Input data Start Marker
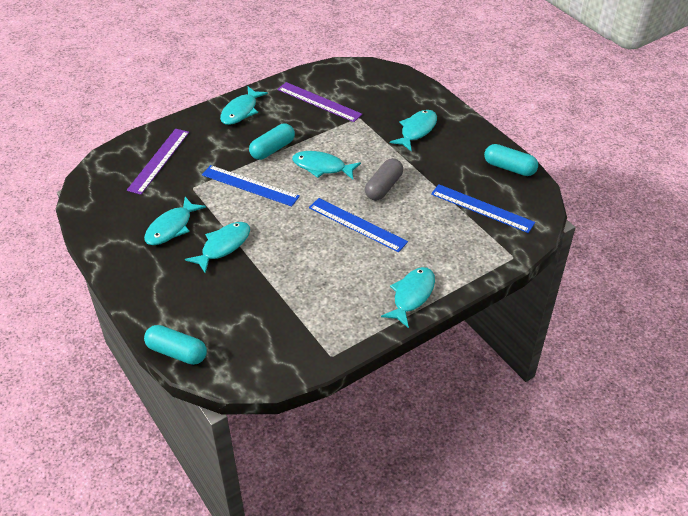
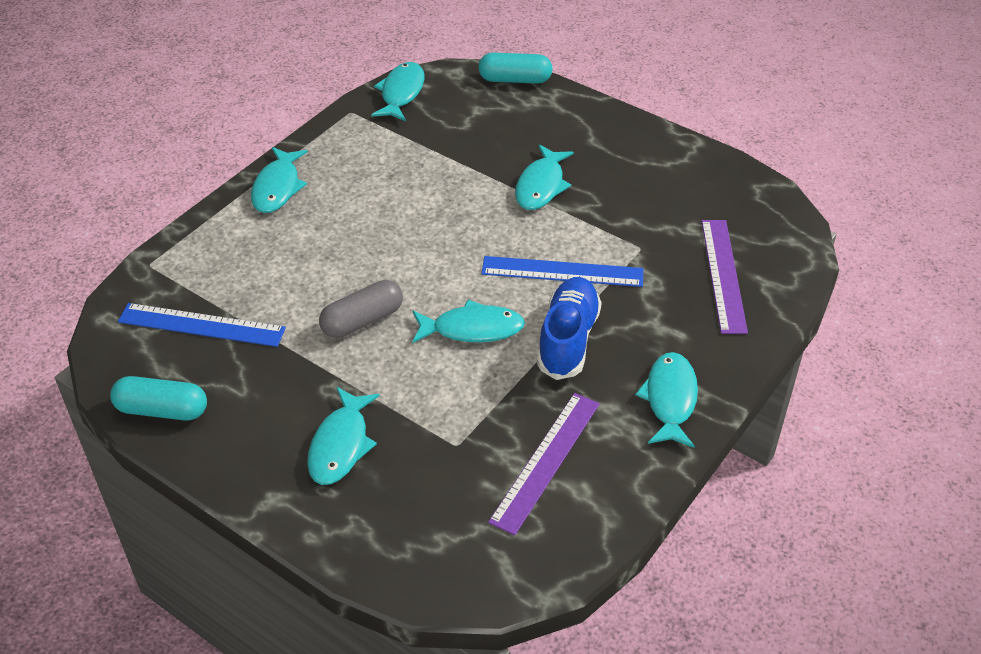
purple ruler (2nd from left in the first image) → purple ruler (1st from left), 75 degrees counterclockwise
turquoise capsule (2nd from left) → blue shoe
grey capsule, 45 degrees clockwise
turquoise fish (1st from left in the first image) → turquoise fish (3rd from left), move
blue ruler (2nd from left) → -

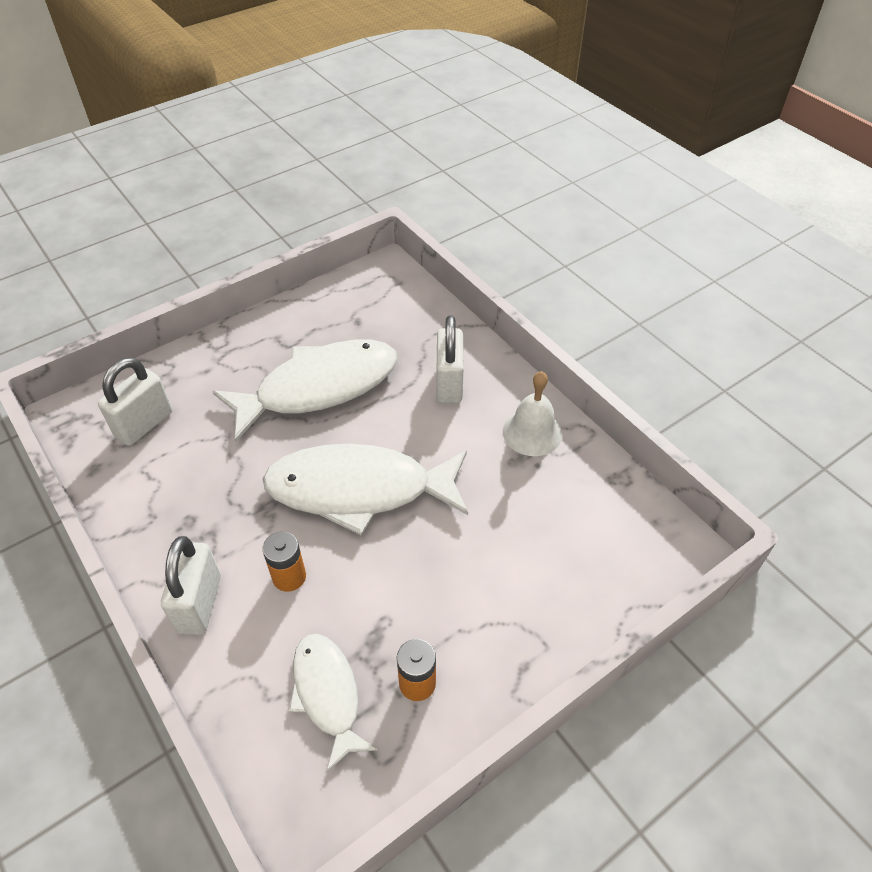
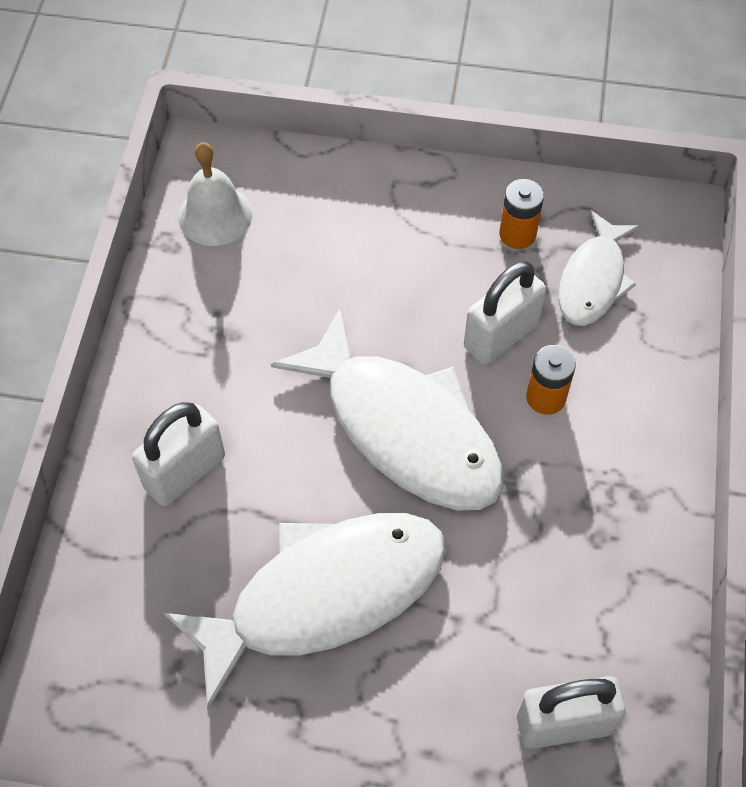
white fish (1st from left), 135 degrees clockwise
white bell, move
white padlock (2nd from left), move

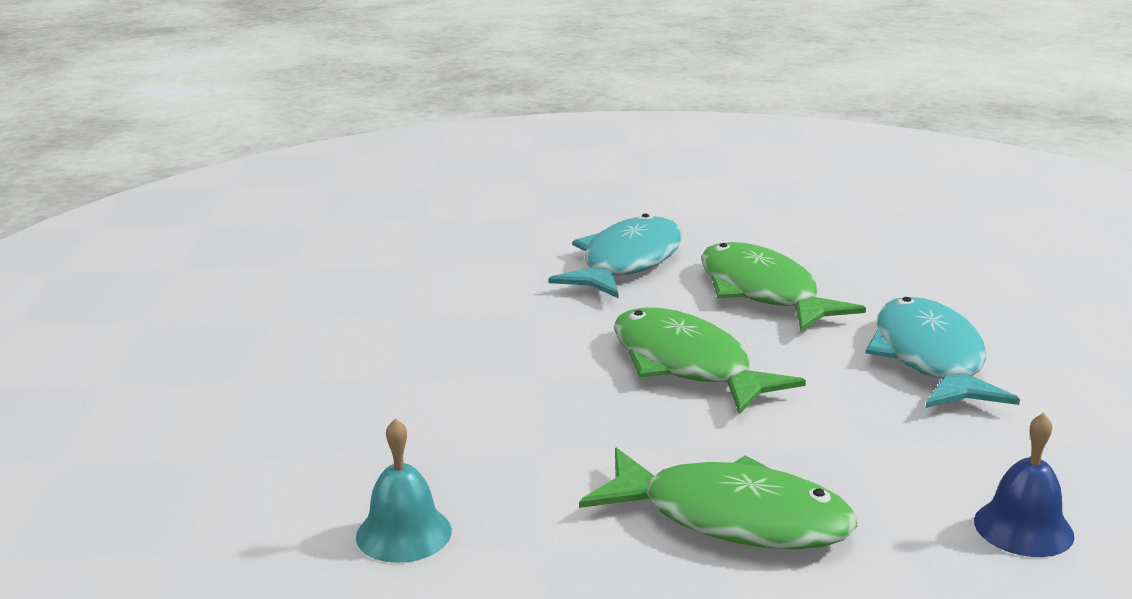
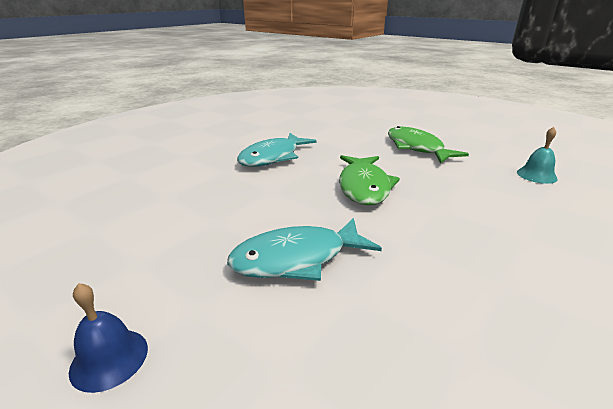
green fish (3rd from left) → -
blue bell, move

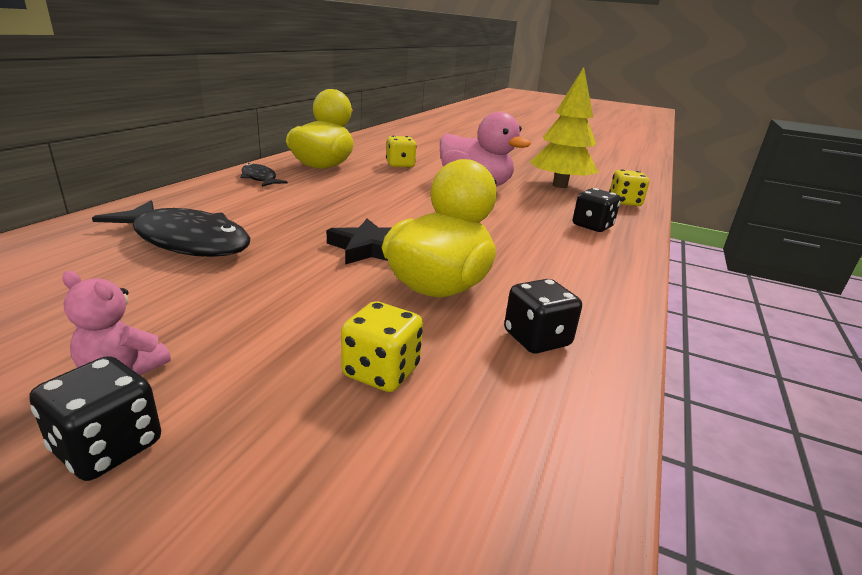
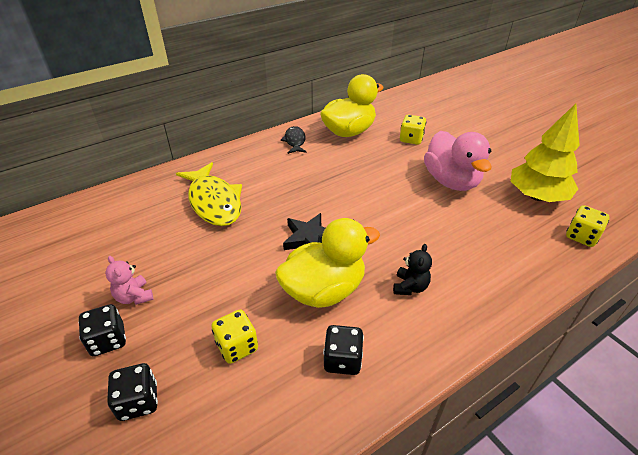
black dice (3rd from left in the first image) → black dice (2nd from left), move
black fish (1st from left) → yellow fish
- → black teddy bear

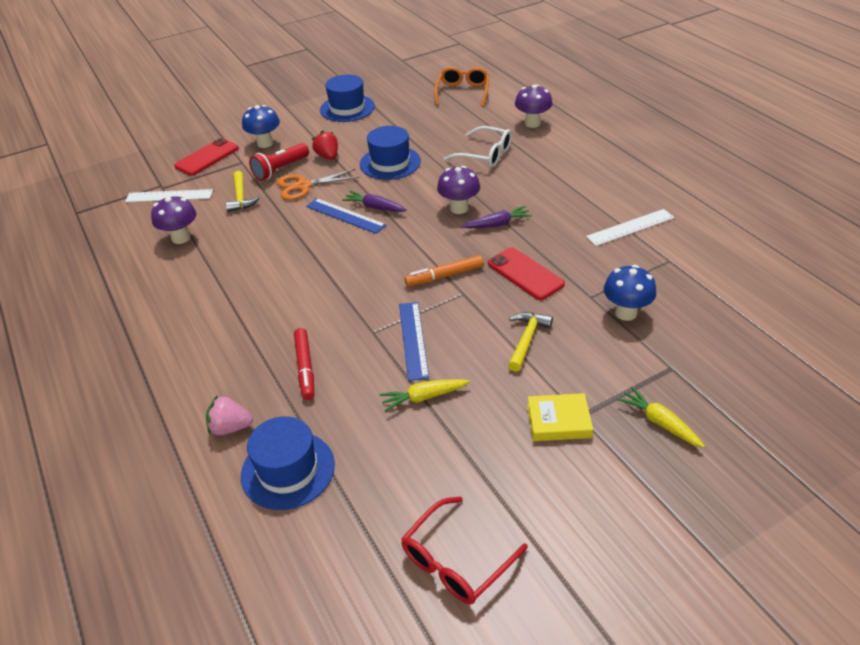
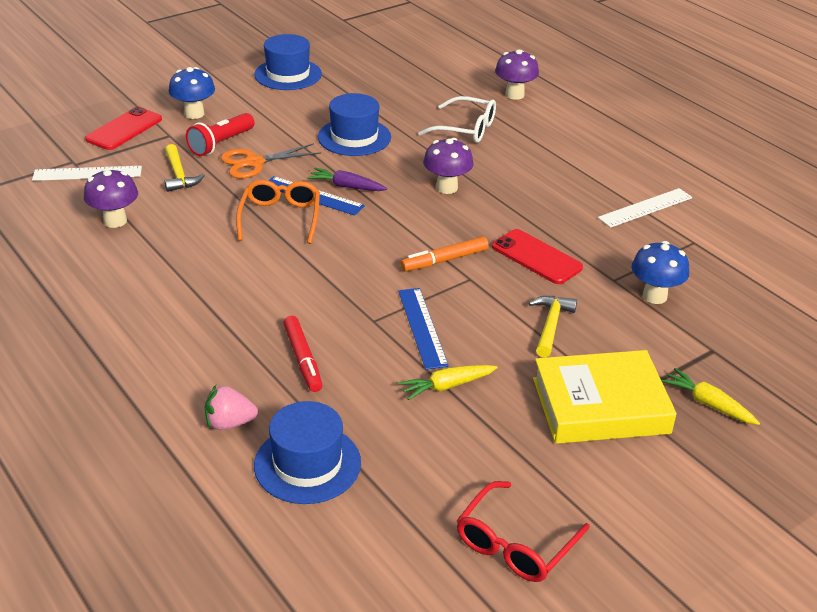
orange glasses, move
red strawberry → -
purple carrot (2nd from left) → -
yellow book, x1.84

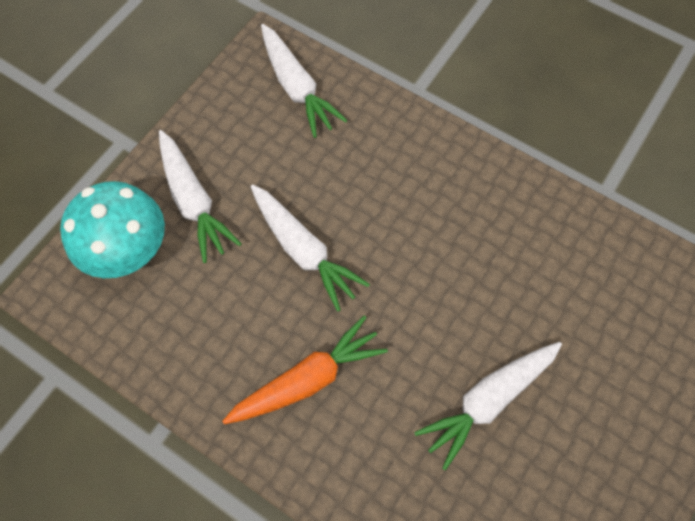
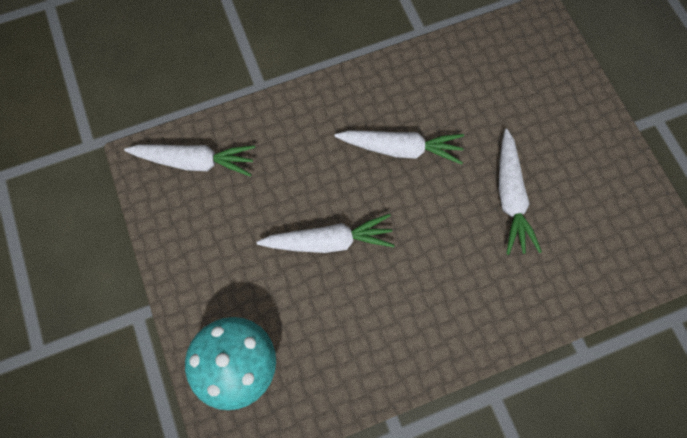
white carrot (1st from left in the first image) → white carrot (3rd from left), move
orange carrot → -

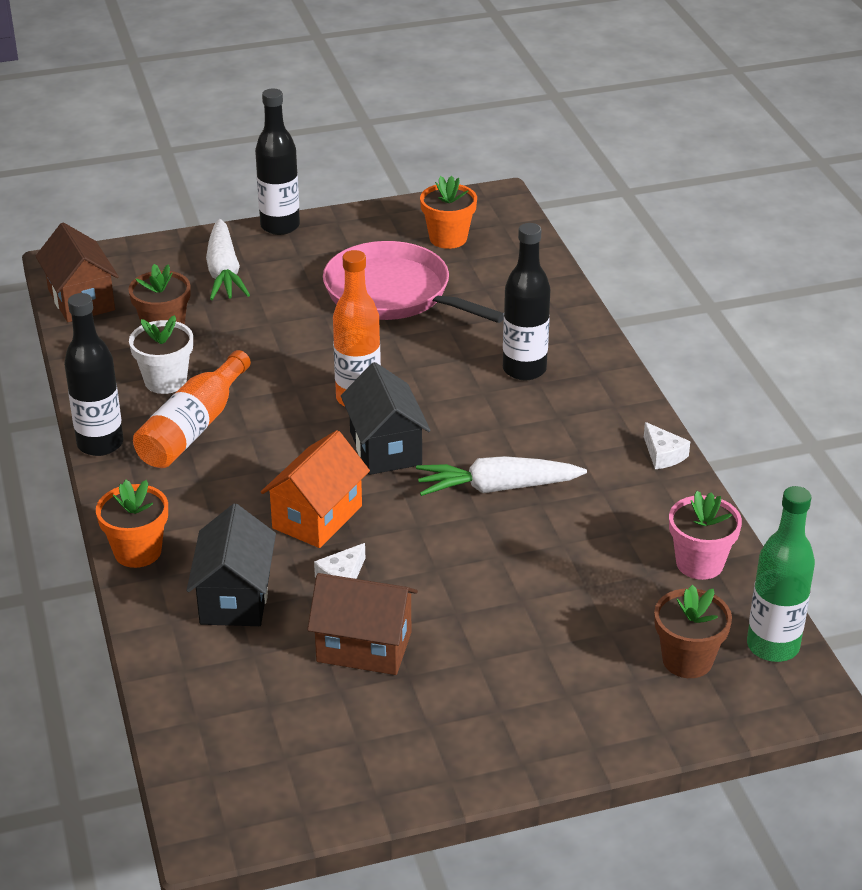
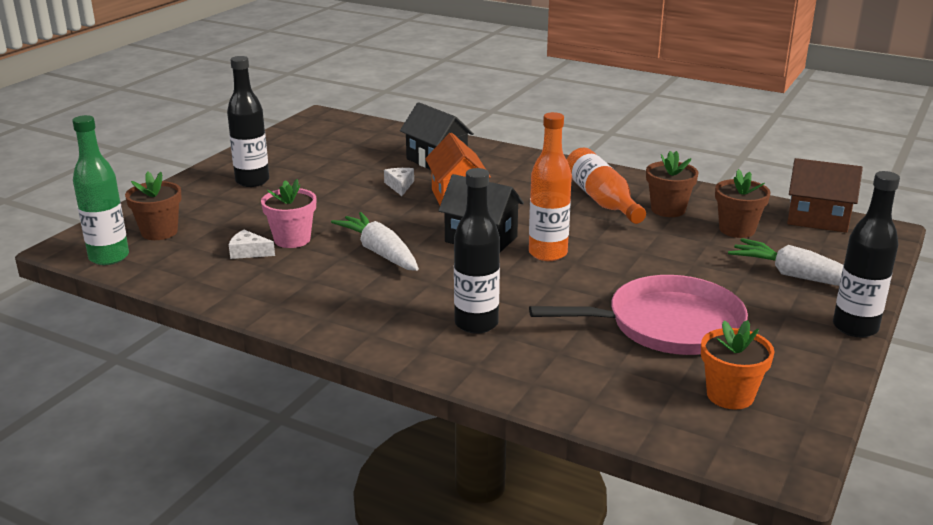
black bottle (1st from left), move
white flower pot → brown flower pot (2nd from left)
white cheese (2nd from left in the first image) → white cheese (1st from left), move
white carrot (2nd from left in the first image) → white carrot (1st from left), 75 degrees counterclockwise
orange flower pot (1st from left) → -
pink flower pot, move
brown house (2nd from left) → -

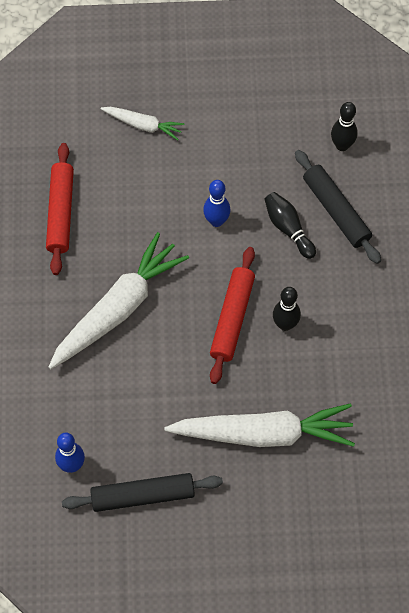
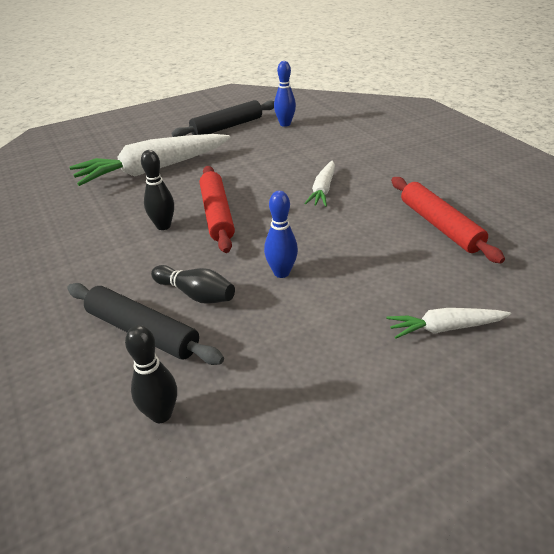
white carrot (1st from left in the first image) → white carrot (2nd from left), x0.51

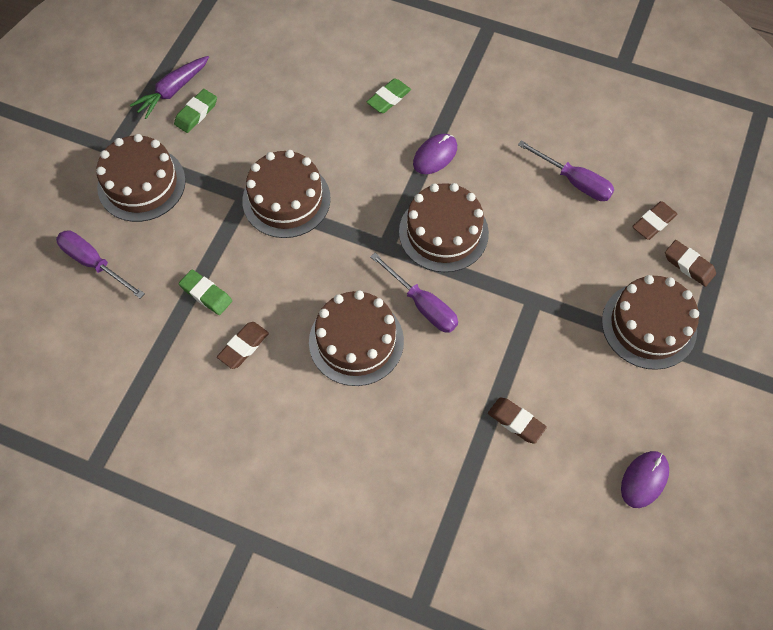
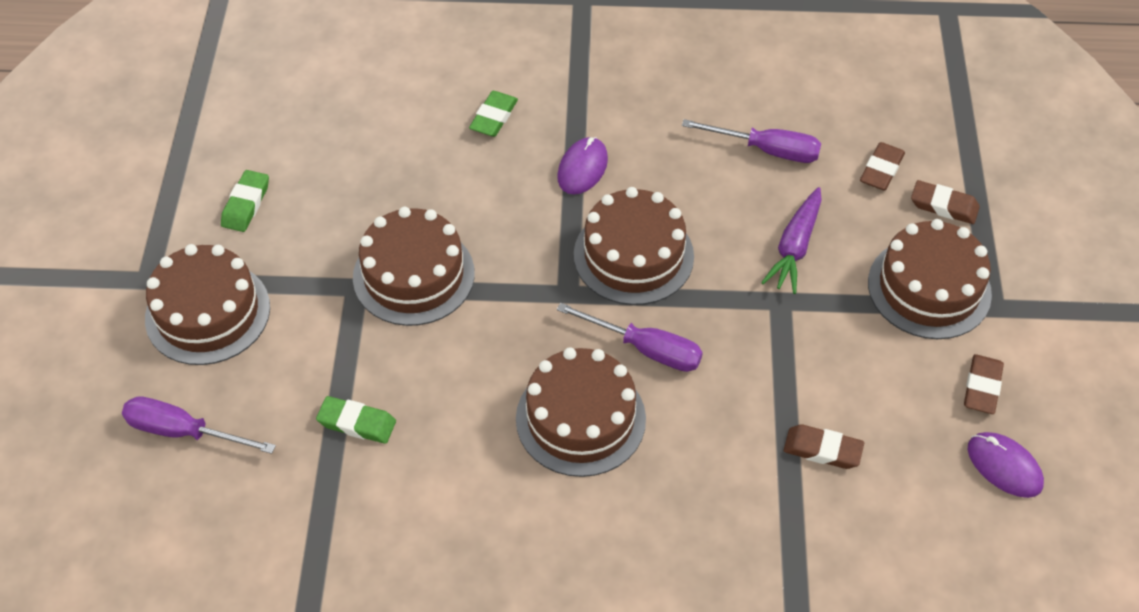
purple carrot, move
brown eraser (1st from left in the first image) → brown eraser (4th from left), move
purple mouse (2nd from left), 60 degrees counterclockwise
Input data End Marker
#### [What you have to do]
The pictures are to be omitted, and the rest of the listing is to be transcribed exactly.

#### [Response box]
purple ruler (2nd from left in the first image) → purple ruler (1st from left), 75 degrees counterclockwise
turquoise capsule (2nd from left) → blue shoe
grey capsule, 45 degrees clockwise
turquoise fish (1st from left in the first image) → turquoise fish (3rd from left), move
blue ruler (2nd from left) → -

white fish (1st from left), 135 degrees clockwise
white bell, move
white padlock (2nd from left), move

green fish (3rd from left) → -
blue bell, move

black dice (3rd from left in the first image) → black dice (2nd from left), move
black fish (1st from left) → yellow fish
- → black teddy bear

orange glasses, move
red strawberry → -
purple carrot (2nd from left) → -
yellow book, x1.84

white carrot (1st from left in the first image) → white carrot (3rd from left), move
orange carrot → -

black bottle (1st from left), move
white flower pot → brown flower pot (2nd from left)
white cheese (2nd from left in the first image) → white cheese (1st from left), move
white carrot (2nd from left in the first image) → white carrot (1st from left), 75 degrees counterclockwise
orange flower pot (1st from left) → -
pink flower pot, move
brown house (2nd from left) → -

white carrot (1st from left in the first image) → white carrot (2nd from left), x0.51

purple carrot, move
brown eraser (1st from left in the first image) → brown eraser (4th from left), move
purple mouse (2nd from left), 60 degrees counterclockwise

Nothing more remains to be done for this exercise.